# EXERCISE REQUIREMENTS:
Each and every line below goes into your answer unchanged, but leave out the images.

# TASK INPUT:

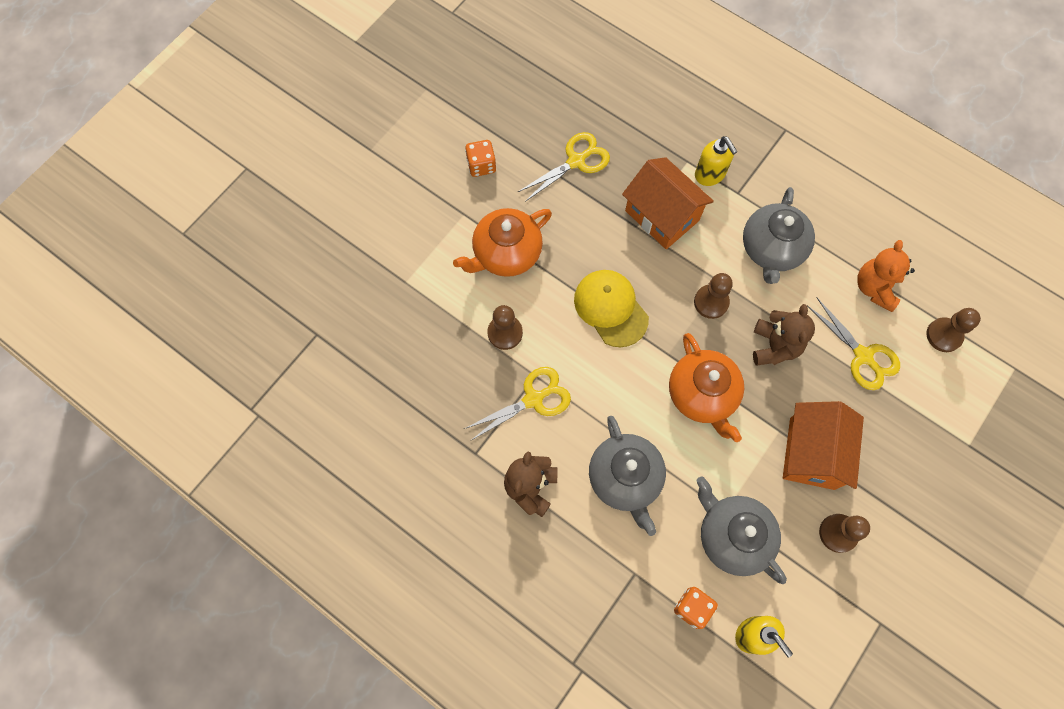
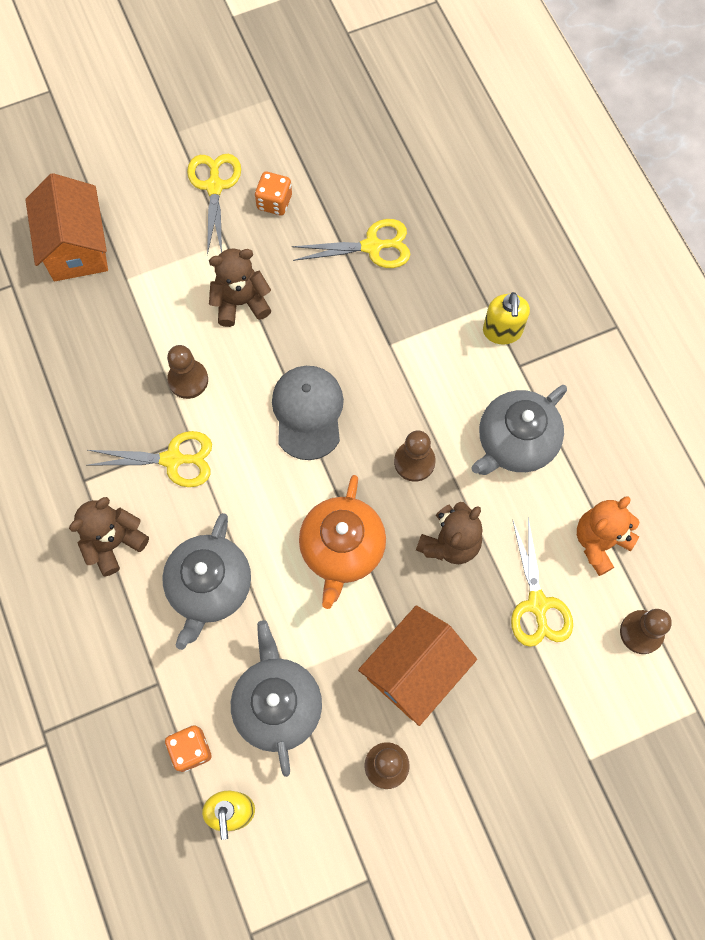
camera: 30 degrees right, 0 degrees up
(427, 177) = (214, 186): none -> yellow scissors
(506, 253) = (241, 302): orange teapot -> brown teddy bear
(610, 308) = (308, 412): yellow cap -> grey cap
(662, 215) = (423, 347): orange house -> orange house (76, 247)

# PROBLEM SOLUTION:
camera: 30 degrees right, 0 degrees up
(427, 177) = (214, 186): none -> yellow scissors
(506, 253) = (241, 302): orange teapot -> brown teddy bear
(610, 308) = (308, 412): yellow cap -> grey cap
(662, 215) = (423, 347): orange house -> orange house (76, 247)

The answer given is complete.